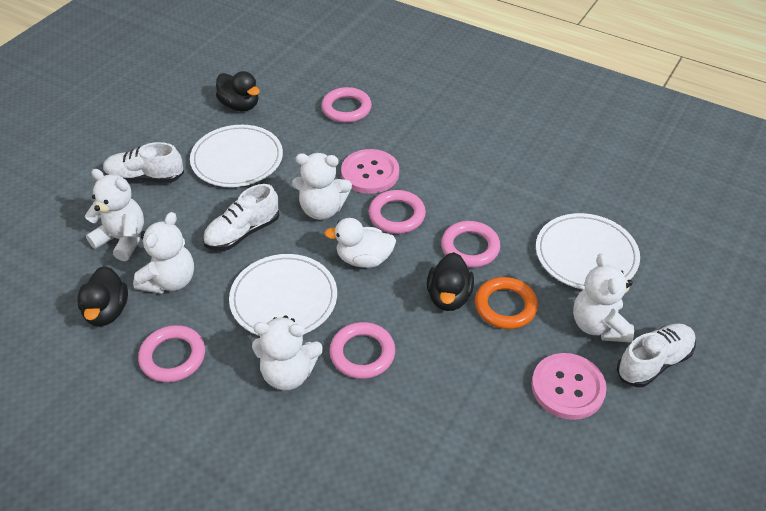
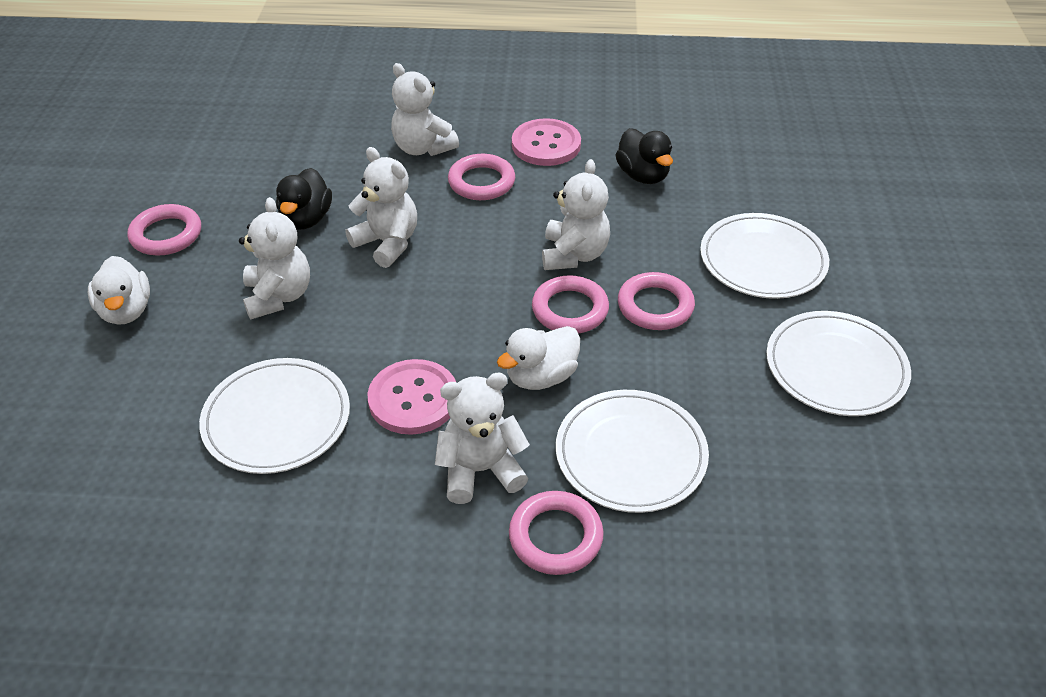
black duck: 3 -> 2
orange ring: 1 -> 0
white duck: 1 -> 2
white plate: 3 -> 4
white shoe: 3 -> 0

------------------------------------

*What needs to be done*
In the data above, find each line that uses the string "white". Copy it.

*Response to the exercise*
white duck: 1 -> 2
white plate: 3 -> 4
white shoe: 3 -> 0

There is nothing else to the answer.